§ What the task asks:
Would you write the data out once more, exactly as it is?

§ Given entries:
-----

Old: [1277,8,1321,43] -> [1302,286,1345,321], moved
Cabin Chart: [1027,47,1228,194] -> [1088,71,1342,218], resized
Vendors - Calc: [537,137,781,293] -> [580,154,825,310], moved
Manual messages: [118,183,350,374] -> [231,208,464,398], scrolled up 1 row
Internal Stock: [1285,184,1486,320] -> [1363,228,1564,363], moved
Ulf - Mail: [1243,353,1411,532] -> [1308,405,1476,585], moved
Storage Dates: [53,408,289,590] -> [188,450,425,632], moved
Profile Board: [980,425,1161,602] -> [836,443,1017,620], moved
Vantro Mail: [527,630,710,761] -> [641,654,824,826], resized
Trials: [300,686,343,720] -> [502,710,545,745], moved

-----

§ Answer for the task:
Old: [1277,8,1321,43] -> [1302,286,1345,321], moved
Cabin Chart: [1027,47,1228,194] -> [1088,71,1342,218], resized
Vendors - Calc: [537,137,781,293] -> [580,154,825,310], moved
Manual messages: [118,183,350,374] -> [231,208,464,398], scrolled up 1 row
Internal Stock: [1285,184,1486,320] -> [1363,228,1564,363], moved
Ulf - Mail: [1243,353,1411,532] -> [1308,405,1476,585], moved
Storage Dates: [53,408,289,590] -> [188,450,425,632], moved
Profile Board: [980,425,1161,602] -> [836,443,1017,620], moved
Vantro Mail: [527,630,710,761] -> [641,654,824,826], resized
Trials: [300,686,343,720] -> [502,710,545,745], moved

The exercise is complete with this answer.